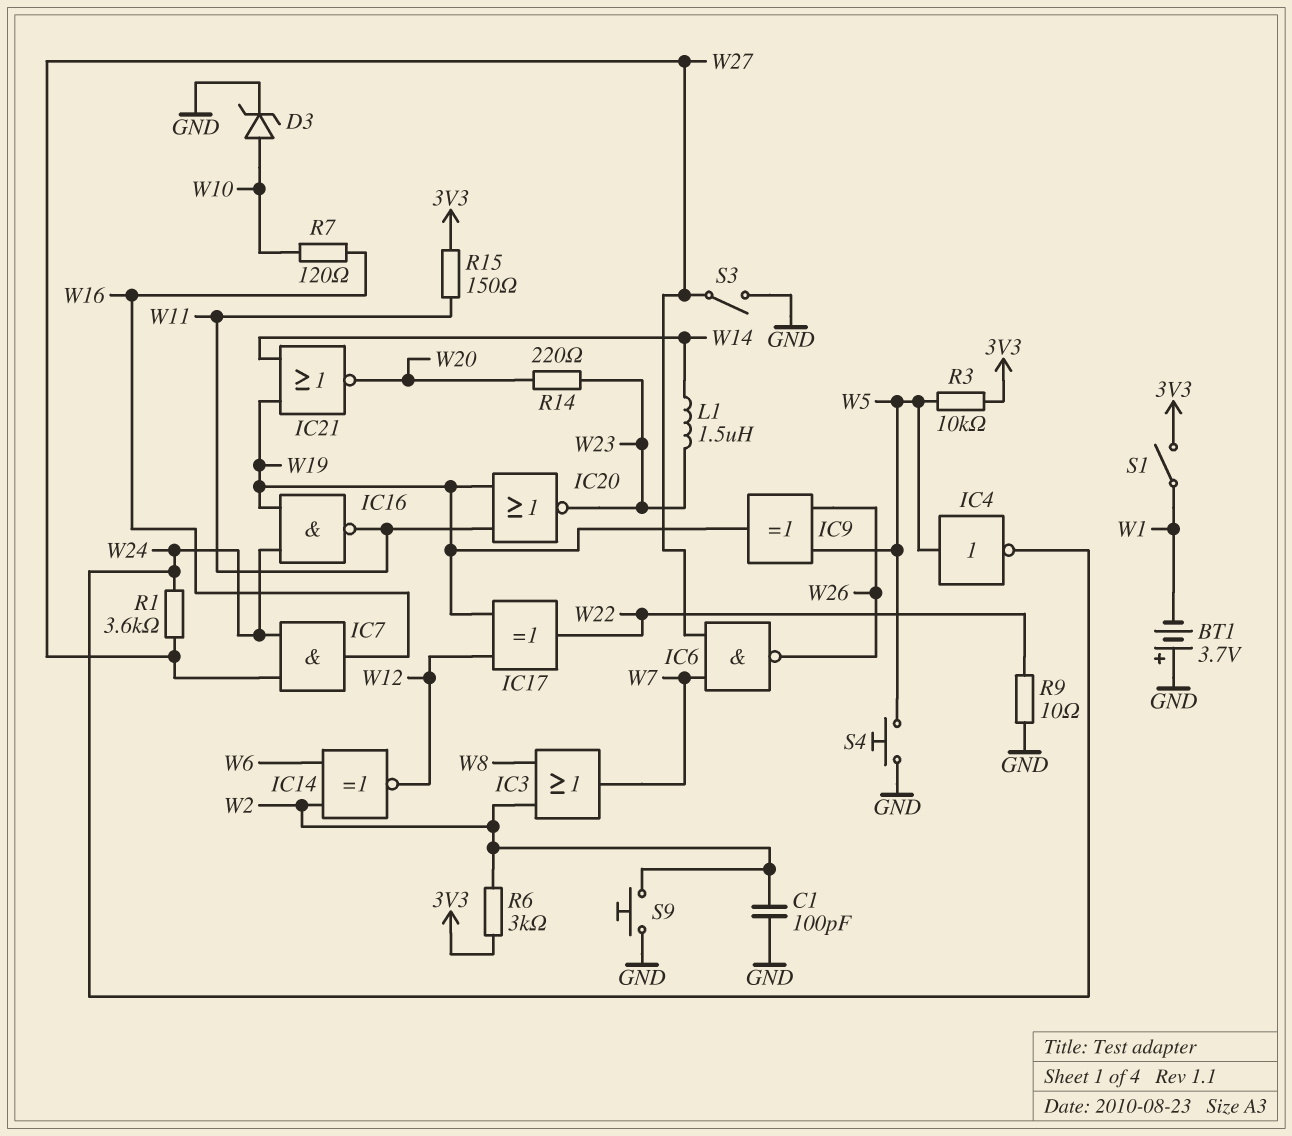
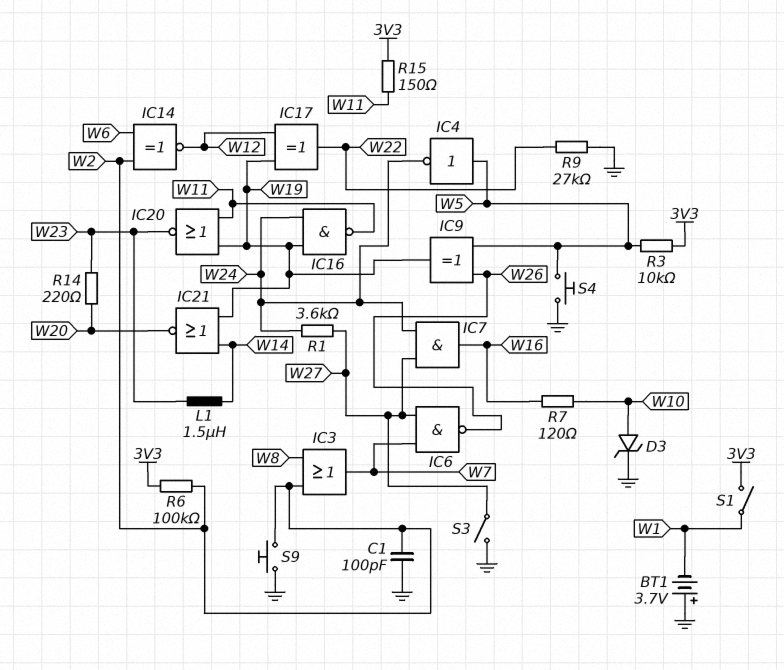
R6: 3k (3V3, W2) -> 100k (3V3, W2)
R9: 10 (GND, W22) -> 27k (GND, W22)

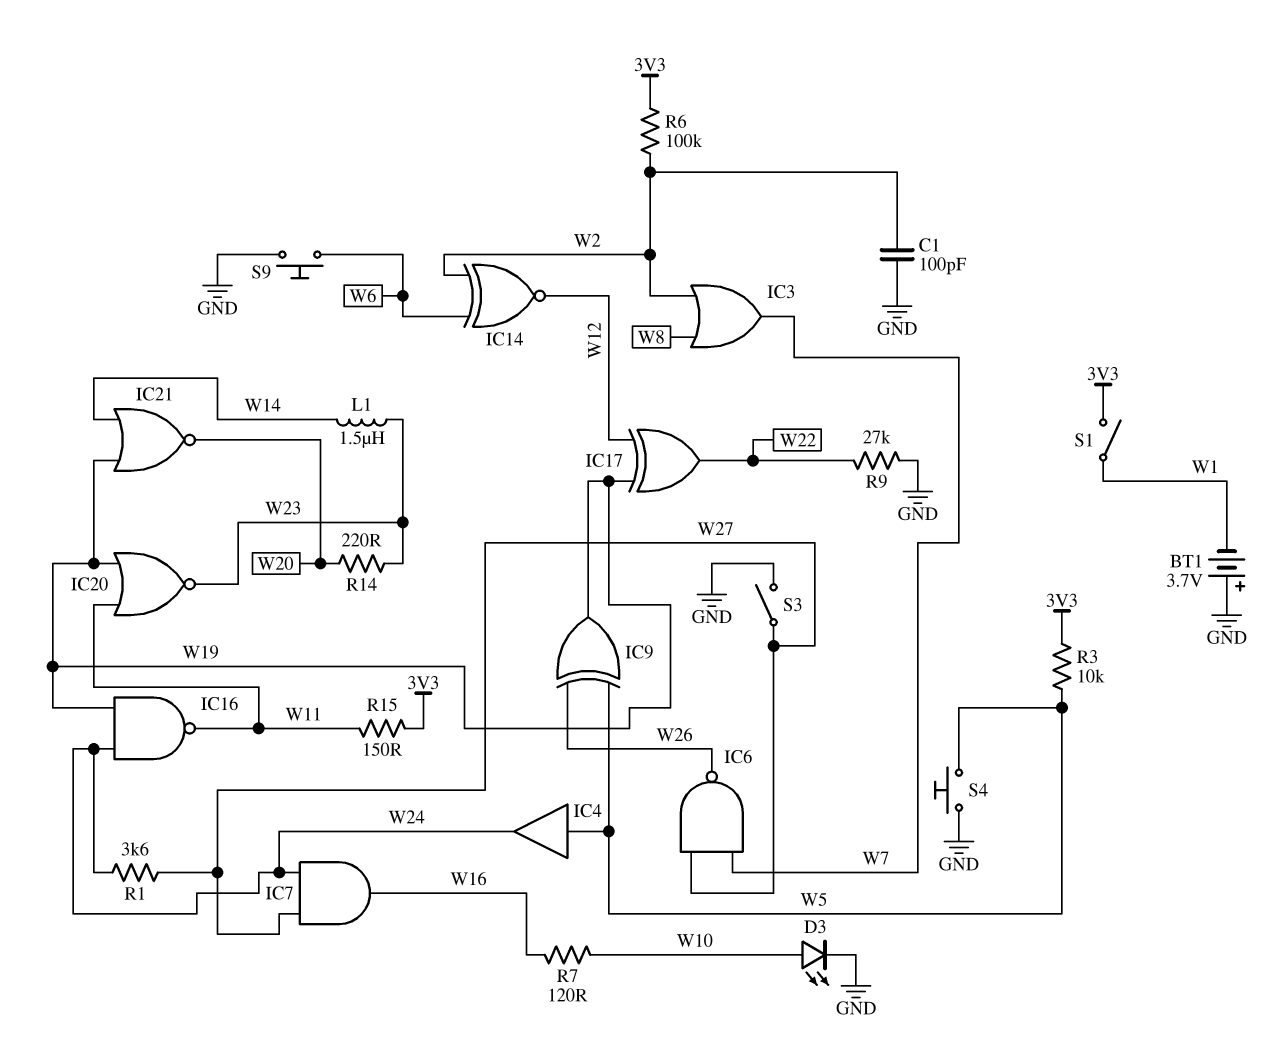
D3: zener (A W10, K GND) -> LED (A W10, K GND)
IC4: NOT (in W5, out W24) -> buffer (in W5, out W24)
S9: button (GND, W2) -> button (GND, W6)

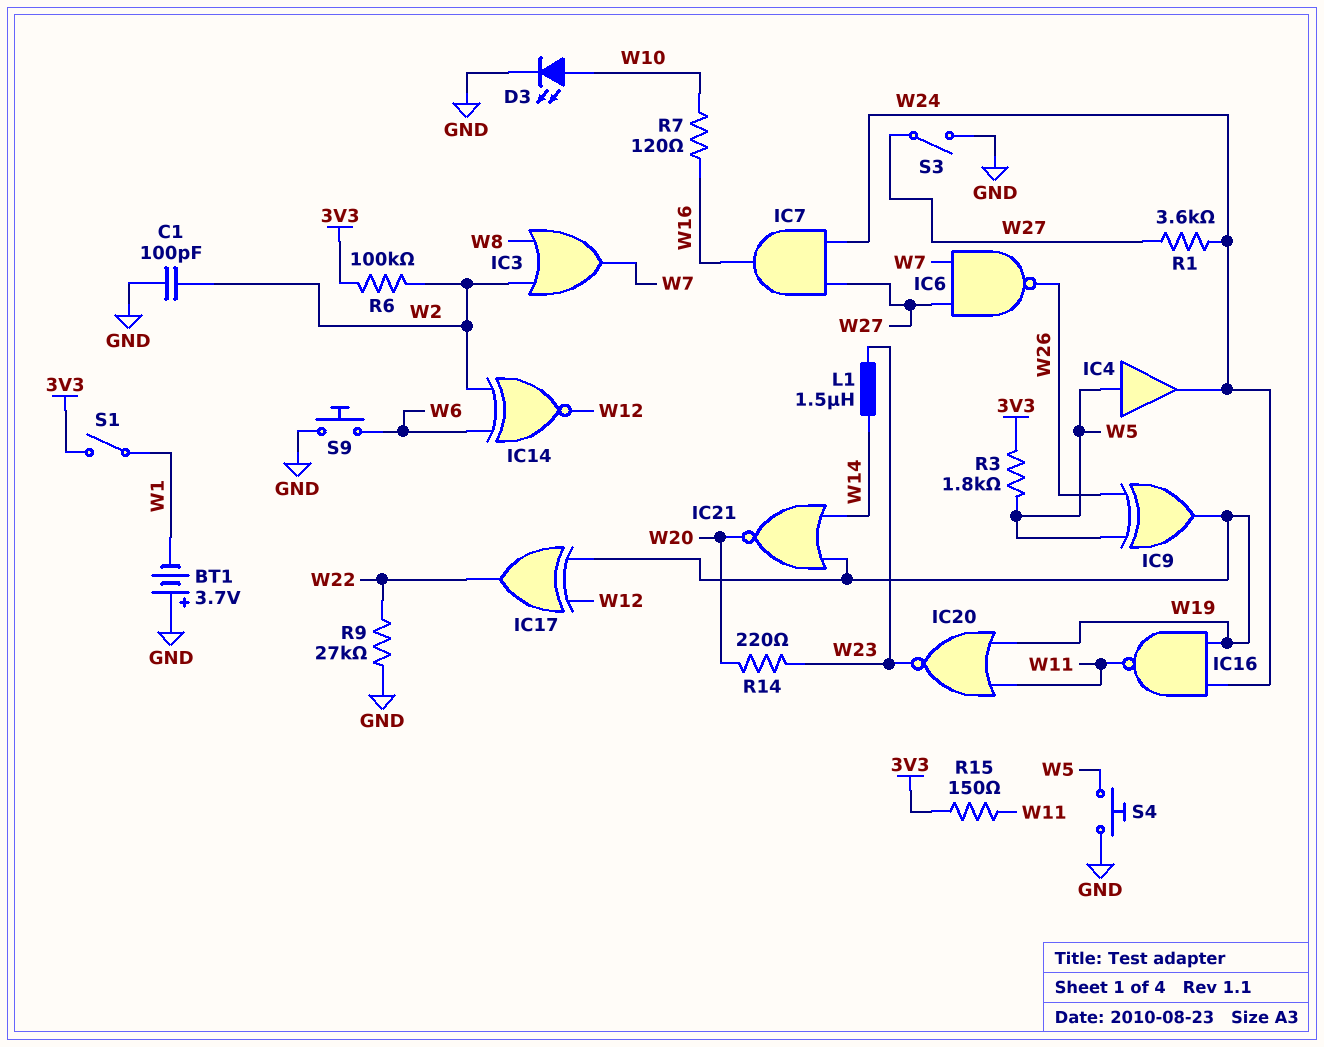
R3: 10k (3V3, W5) -> 1.8k (3V3, W5)

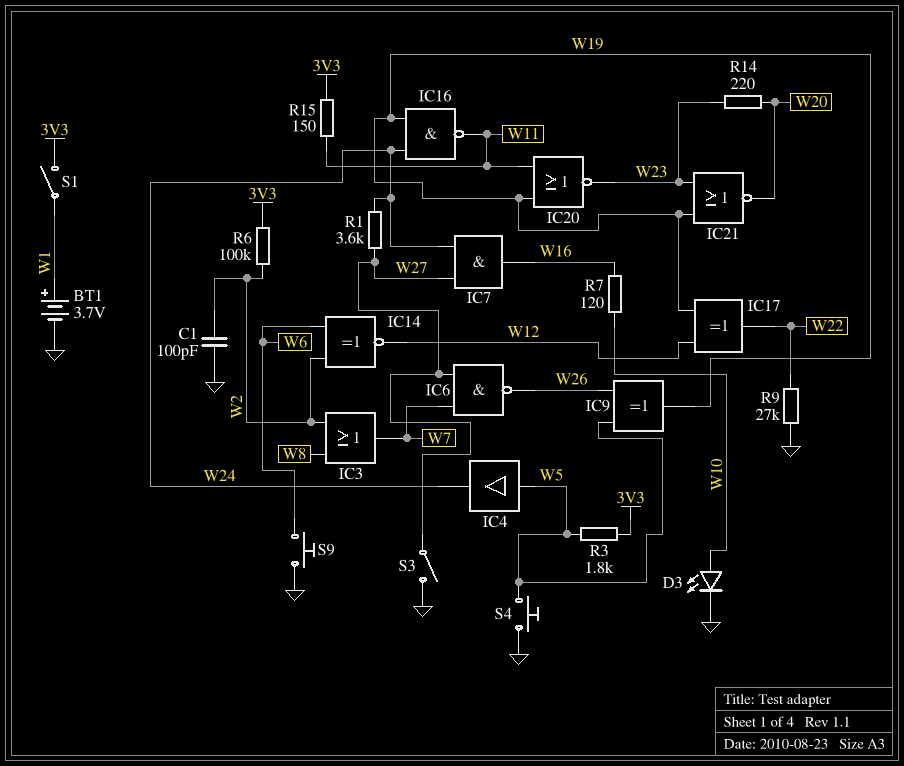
BT1: 3.7V (plus GND, minus W1) -> 3.7V (plus W1, minus GND)
IC21: NOR (in W14, in W19, out W20) -> NOR (in W19, in W23, out W20)
L1: 1.5uH (W14, W23) -> none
────────
- **Try it**: Exactly what appears in the records above must be returned, apart from the pictures.

- **Task answer**:
R6: 3k (3V3, W2) -> 100k (3V3, W2)
R9: 10 (GND, W22) -> 27k (GND, W22)

D3: zener (A W10, K GND) -> LED (A W10, K GND)
IC4: NOT (in W5, out W24) -> buffer (in W5, out W24)
S9: button (GND, W2) -> button (GND, W6)

R3: 10k (3V3, W5) -> 1.8k (3V3, W5)

BT1: 3.7V (plus GND, minus W1) -> 3.7V (plus W1, minus GND)
IC21: NOR (in W14, in W19, out W20) -> NOR (in W19, in W23, out W20)
L1: 1.5uH (W14, W23) -> none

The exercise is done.